▶ [EXERCISE GOAL]: Nothing but a number should be given: how many lines in the listing contain the word "camera".

▶ [SOURCE MATERIAL]:
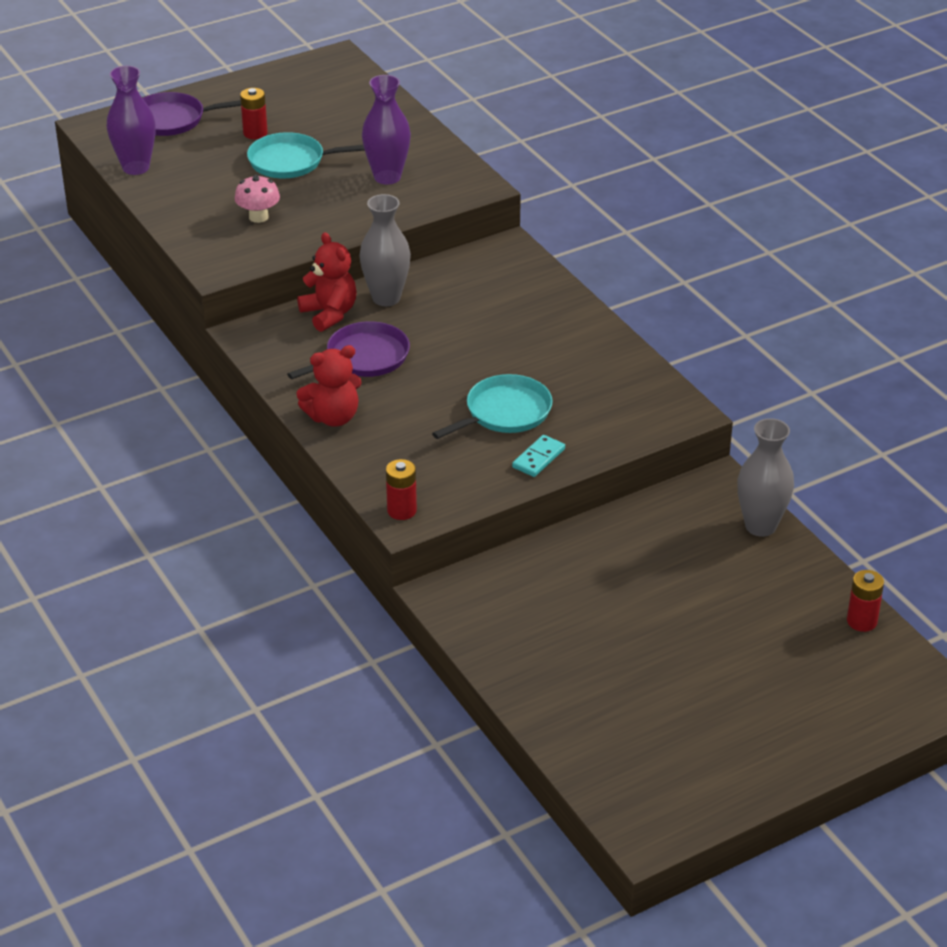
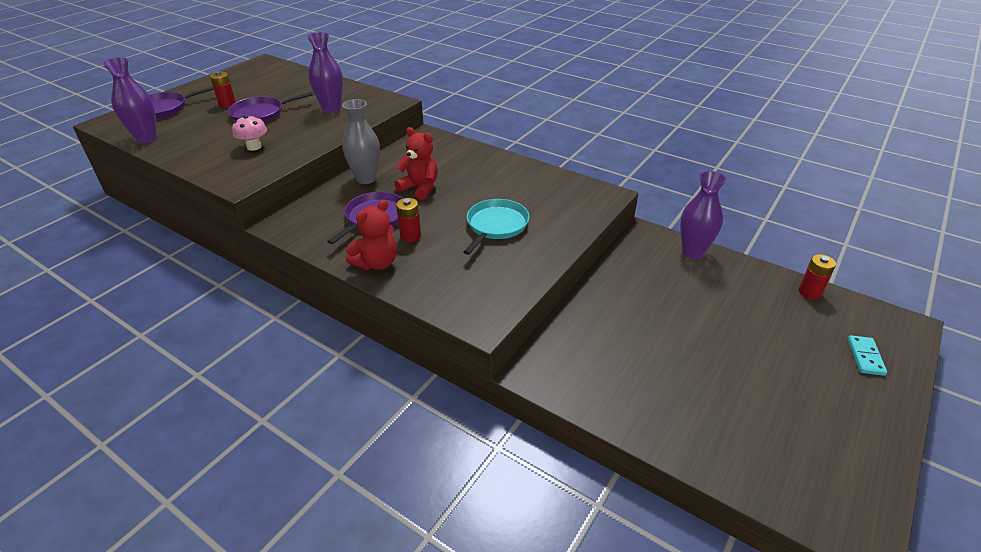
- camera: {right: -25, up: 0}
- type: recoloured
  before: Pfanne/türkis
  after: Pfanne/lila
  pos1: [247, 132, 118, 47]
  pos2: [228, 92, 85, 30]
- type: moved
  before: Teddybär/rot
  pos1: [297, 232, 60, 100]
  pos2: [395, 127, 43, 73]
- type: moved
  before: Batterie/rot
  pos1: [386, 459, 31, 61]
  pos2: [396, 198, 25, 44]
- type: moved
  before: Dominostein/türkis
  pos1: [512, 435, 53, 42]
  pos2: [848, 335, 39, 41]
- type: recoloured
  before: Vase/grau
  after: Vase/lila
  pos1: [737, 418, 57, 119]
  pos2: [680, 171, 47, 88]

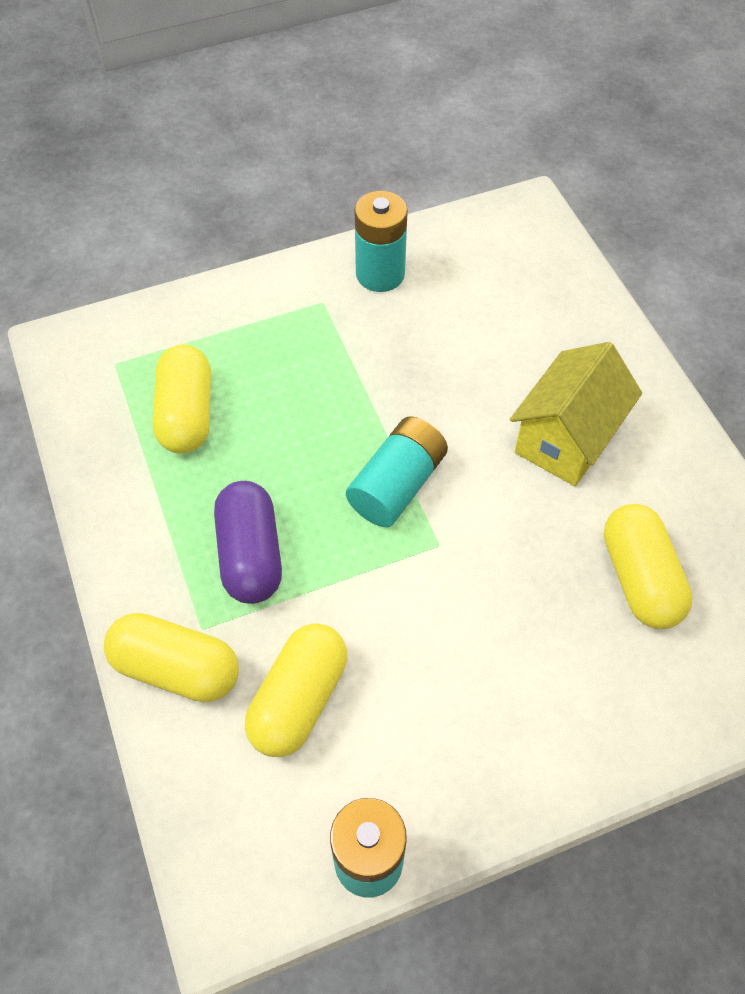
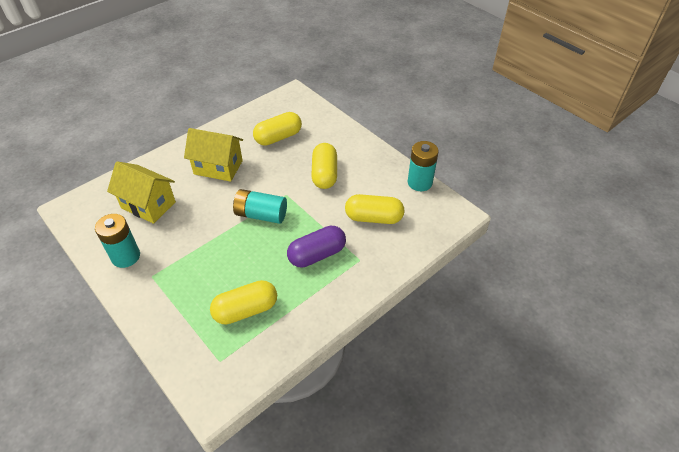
- camera: {right: -110, up: -10}
- type: moved
  before: Kapsel/gelb
  pos1: [104, 613, 135, 90]
  pos2: [311, 143, 26, 46]
- type: added
  after: Haus/gelb
  pos2: [107, 161, 69, 63]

▶ [TASK RESULT]: 2